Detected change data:
▽
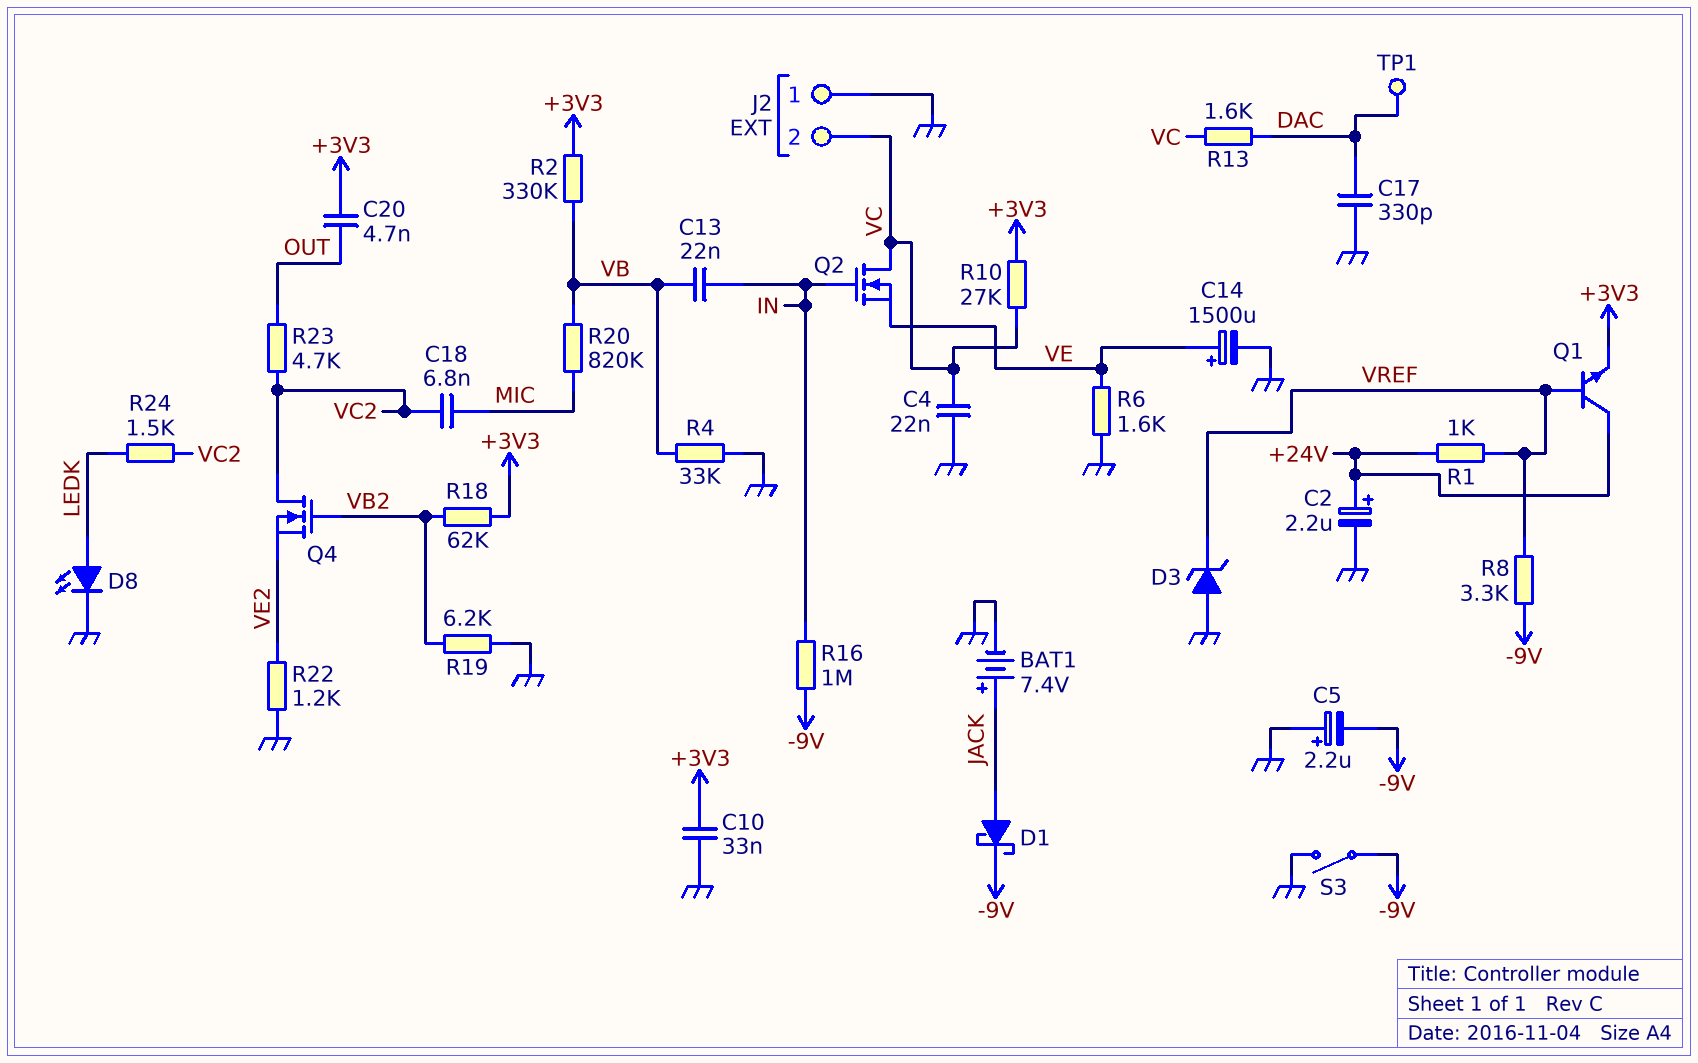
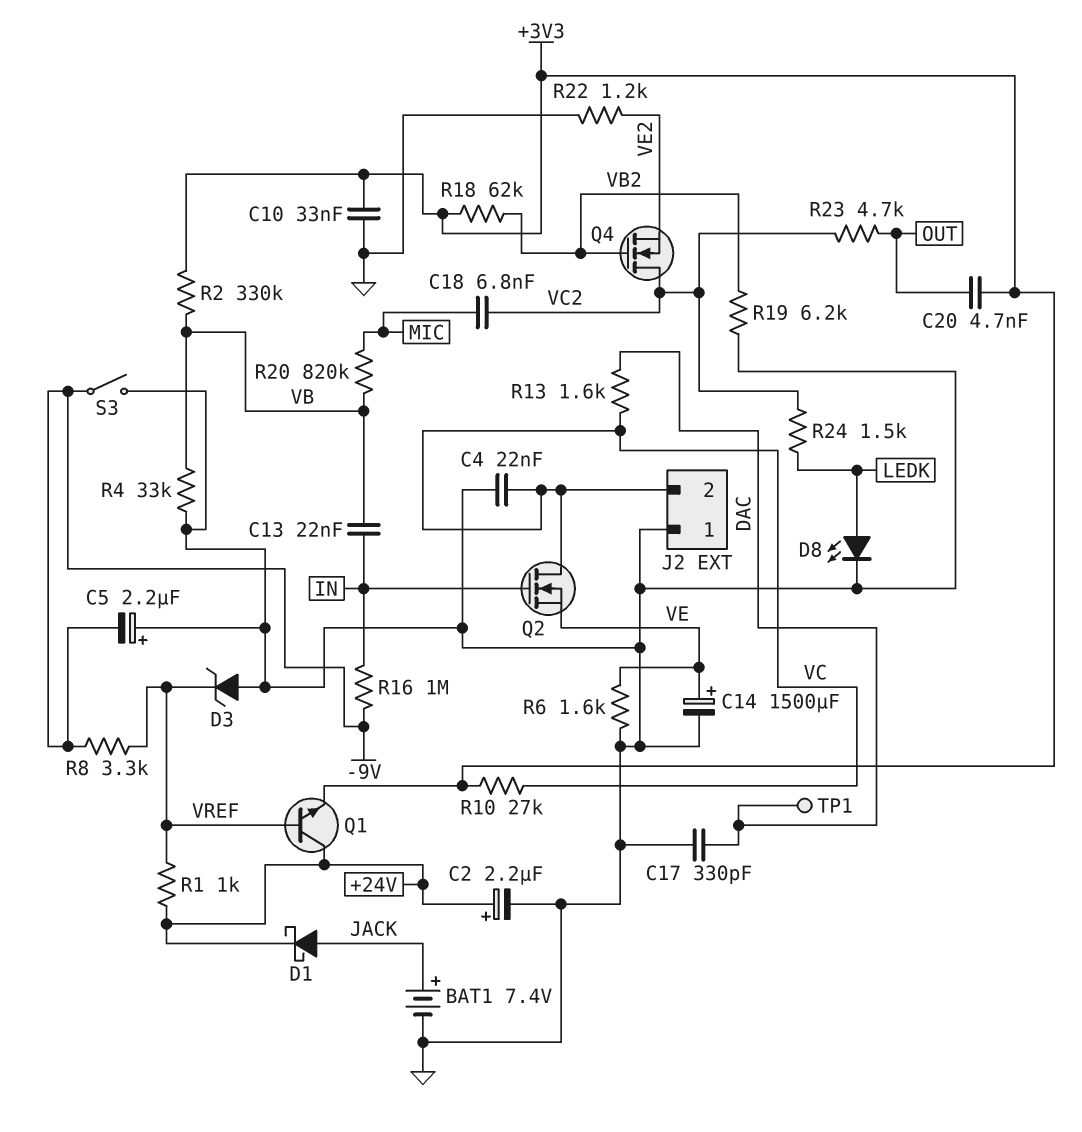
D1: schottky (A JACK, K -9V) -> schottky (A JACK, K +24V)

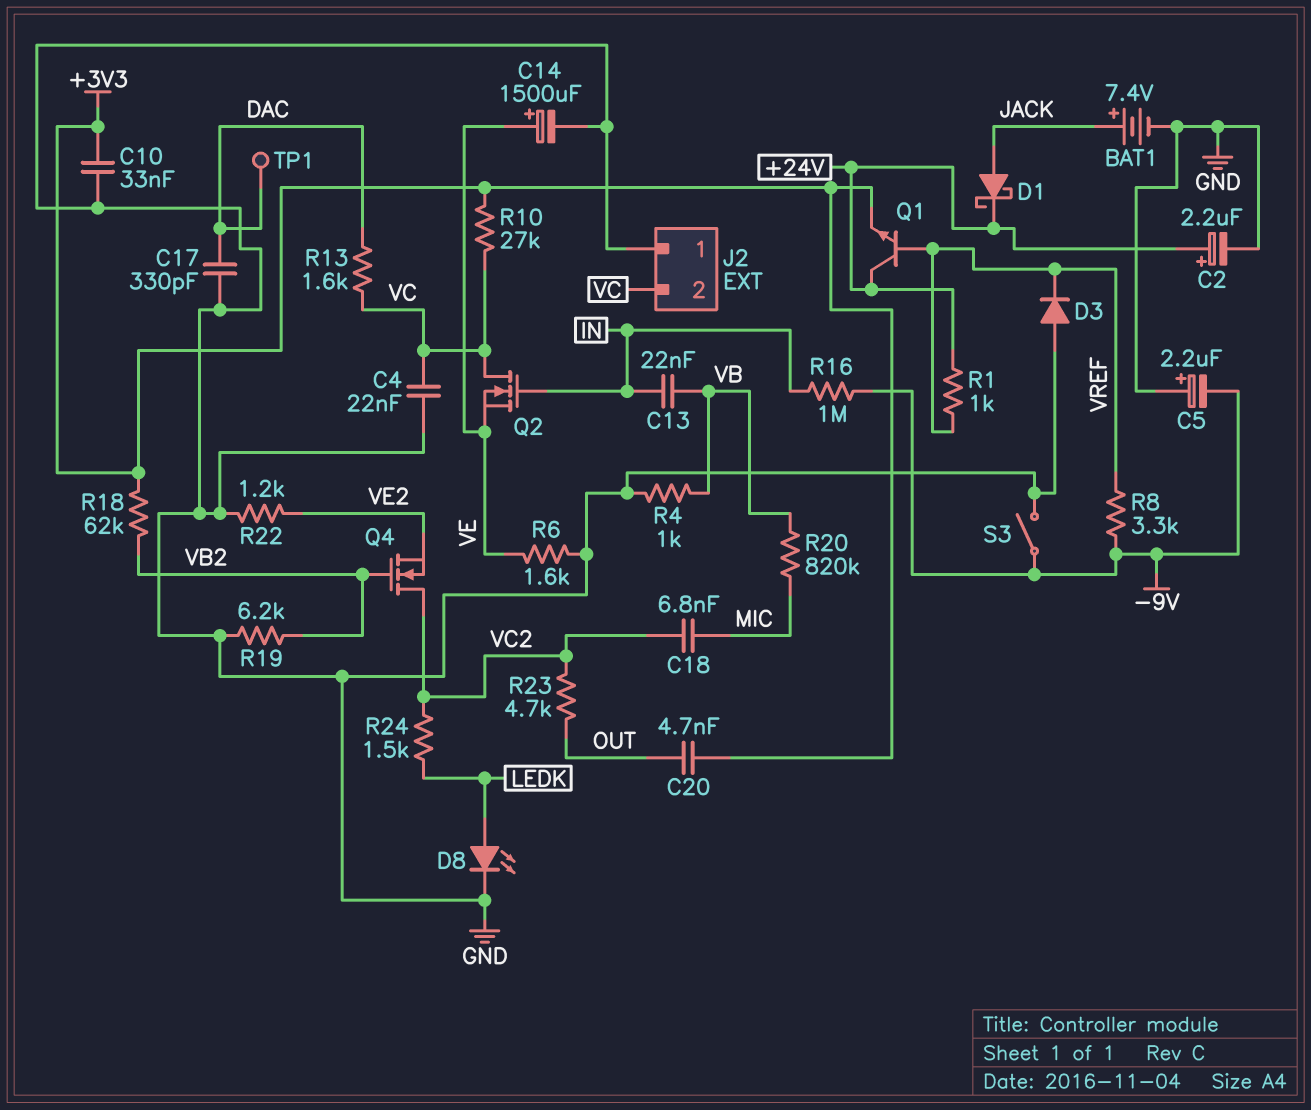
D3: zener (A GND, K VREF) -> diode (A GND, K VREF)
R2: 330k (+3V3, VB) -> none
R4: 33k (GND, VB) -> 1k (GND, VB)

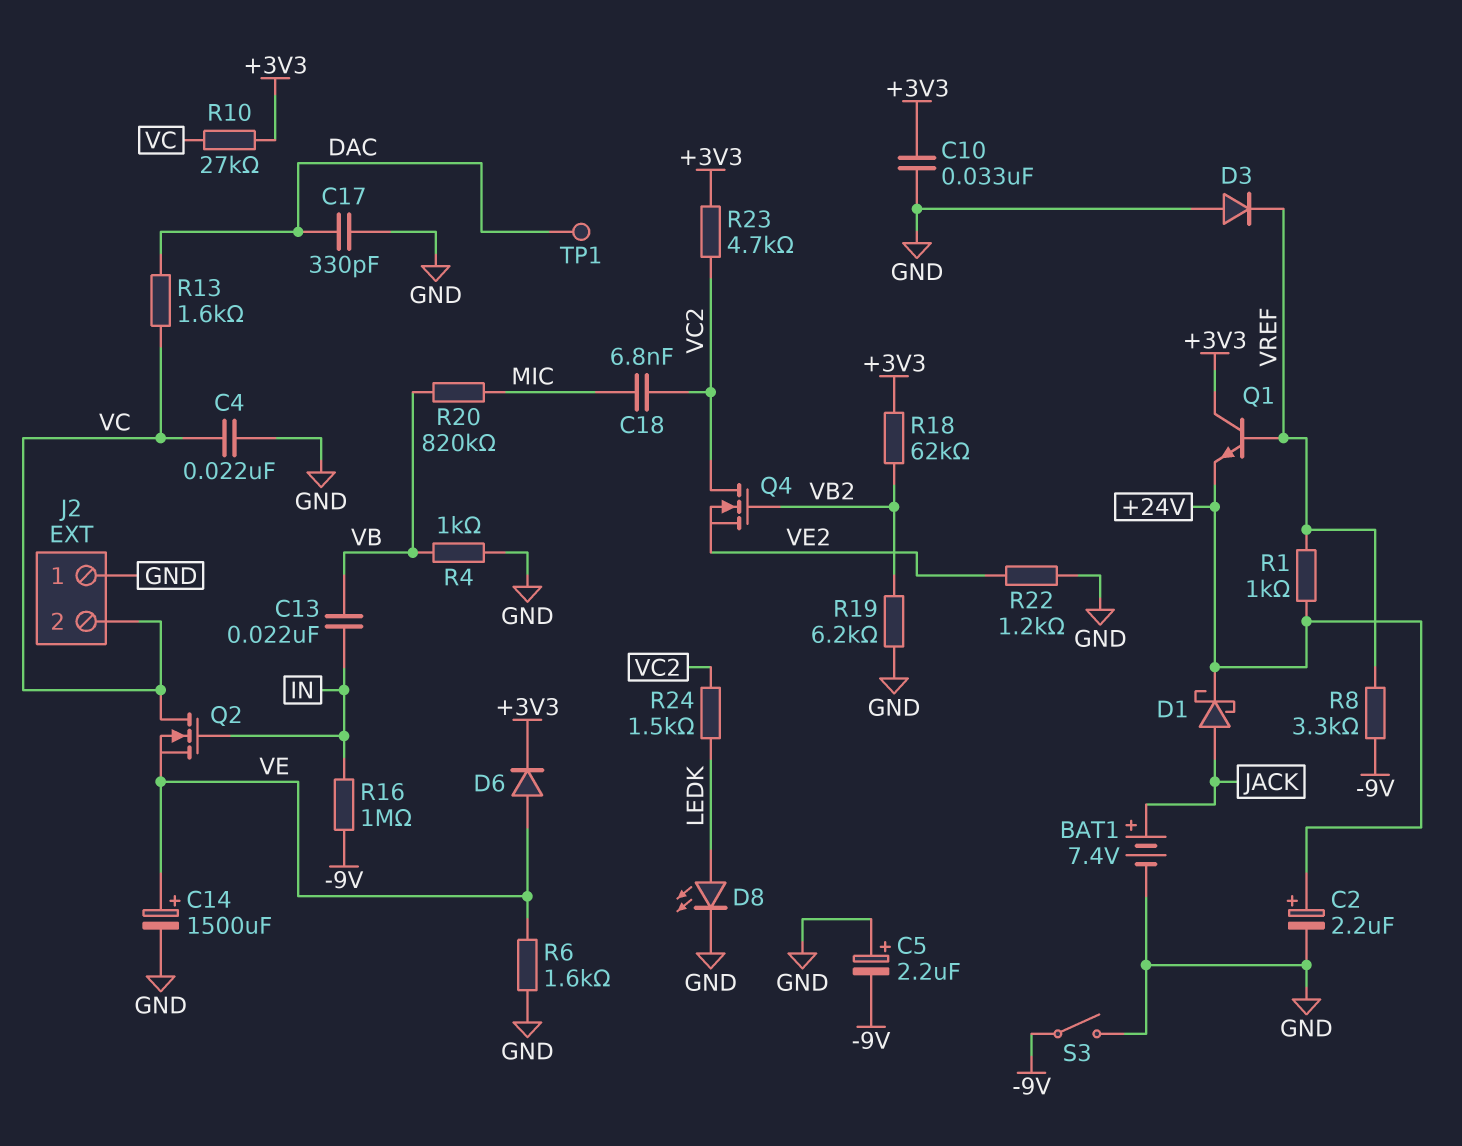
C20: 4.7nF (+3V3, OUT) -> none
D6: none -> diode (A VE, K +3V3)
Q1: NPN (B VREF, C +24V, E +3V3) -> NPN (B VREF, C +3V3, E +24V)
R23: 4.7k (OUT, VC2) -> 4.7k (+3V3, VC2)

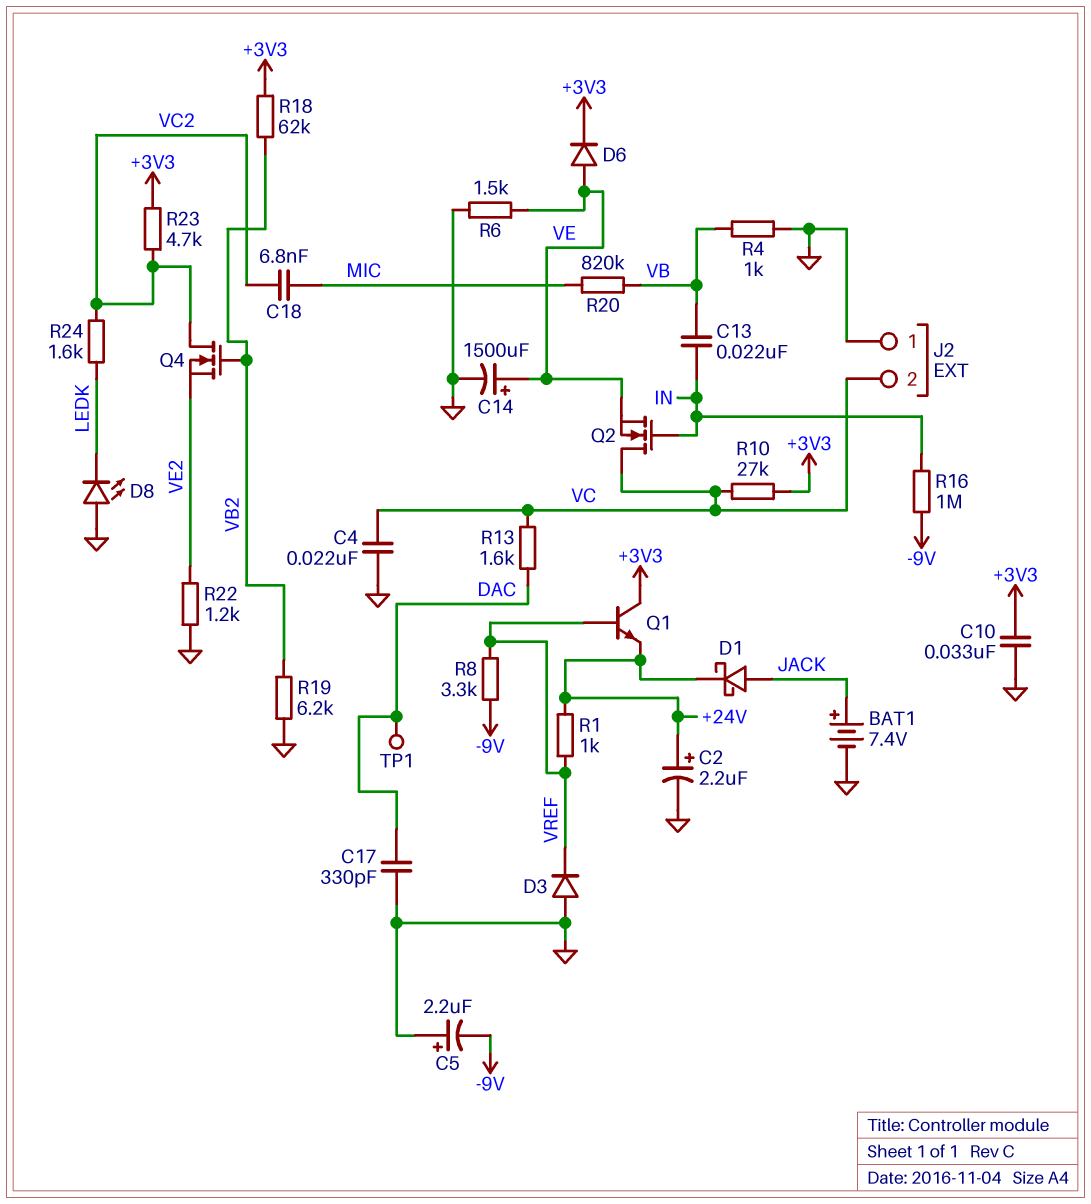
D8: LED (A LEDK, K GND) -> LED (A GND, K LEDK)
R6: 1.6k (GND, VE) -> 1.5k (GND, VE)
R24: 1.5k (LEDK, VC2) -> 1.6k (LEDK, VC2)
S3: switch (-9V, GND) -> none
△
Assignment -
Across the entries above, tally every line that includes the string "diode", then state only the count.

Your response -
2